EXERCISE DESCRIPTION
Locate each line in the listing below that contains the word "right" and copy those lines out in full.

++++ GIVEN INFORMATION

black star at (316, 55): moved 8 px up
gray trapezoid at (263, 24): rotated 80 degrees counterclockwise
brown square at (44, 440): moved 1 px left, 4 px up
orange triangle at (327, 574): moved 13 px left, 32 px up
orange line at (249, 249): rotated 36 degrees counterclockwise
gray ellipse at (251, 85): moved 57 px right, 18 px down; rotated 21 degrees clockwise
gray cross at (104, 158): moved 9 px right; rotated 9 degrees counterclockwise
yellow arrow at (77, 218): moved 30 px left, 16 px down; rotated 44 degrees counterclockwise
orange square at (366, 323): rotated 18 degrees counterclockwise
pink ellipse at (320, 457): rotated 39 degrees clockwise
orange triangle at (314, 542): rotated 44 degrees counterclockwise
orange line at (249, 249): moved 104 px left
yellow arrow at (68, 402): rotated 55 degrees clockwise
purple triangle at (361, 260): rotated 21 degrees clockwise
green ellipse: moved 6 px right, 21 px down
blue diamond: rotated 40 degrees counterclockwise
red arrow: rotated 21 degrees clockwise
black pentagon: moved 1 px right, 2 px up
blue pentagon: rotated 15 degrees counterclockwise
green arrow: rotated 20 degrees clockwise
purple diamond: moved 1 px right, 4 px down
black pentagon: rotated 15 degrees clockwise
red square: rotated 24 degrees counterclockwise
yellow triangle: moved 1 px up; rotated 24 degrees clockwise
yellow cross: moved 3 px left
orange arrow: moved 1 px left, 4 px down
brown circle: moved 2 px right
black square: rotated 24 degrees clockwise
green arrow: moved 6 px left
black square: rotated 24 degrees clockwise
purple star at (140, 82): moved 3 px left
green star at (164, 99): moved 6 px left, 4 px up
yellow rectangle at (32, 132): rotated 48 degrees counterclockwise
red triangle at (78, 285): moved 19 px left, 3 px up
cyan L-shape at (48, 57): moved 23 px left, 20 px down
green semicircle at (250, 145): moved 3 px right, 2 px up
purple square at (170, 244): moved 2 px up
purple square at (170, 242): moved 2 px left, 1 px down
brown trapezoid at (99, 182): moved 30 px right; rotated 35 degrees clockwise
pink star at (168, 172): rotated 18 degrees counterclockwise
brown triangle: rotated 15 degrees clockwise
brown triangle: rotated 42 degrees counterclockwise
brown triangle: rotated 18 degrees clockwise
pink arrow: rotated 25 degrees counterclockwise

++++++++

RESPONSE TO THIS EXERCISE
gray ellipse at (251, 85): moved 57 px right, 18 px down; rotated 21 degrees clockwise
gray cross at (104, 158): moved 9 px right; rotated 9 degrees counterclockwise
green ellipse: moved 6 px right, 21 px down
black pentagon: moved 1 px right, 2 px up
purple diamond: moved 1 px right, 4 px down
brown circle: moved 2 px right
green semicircle at (250, 145): moved 3 px right, 2 px up
brown trapezoid at (99, 182): moved 30 px right; rotated 35 degrees clockwise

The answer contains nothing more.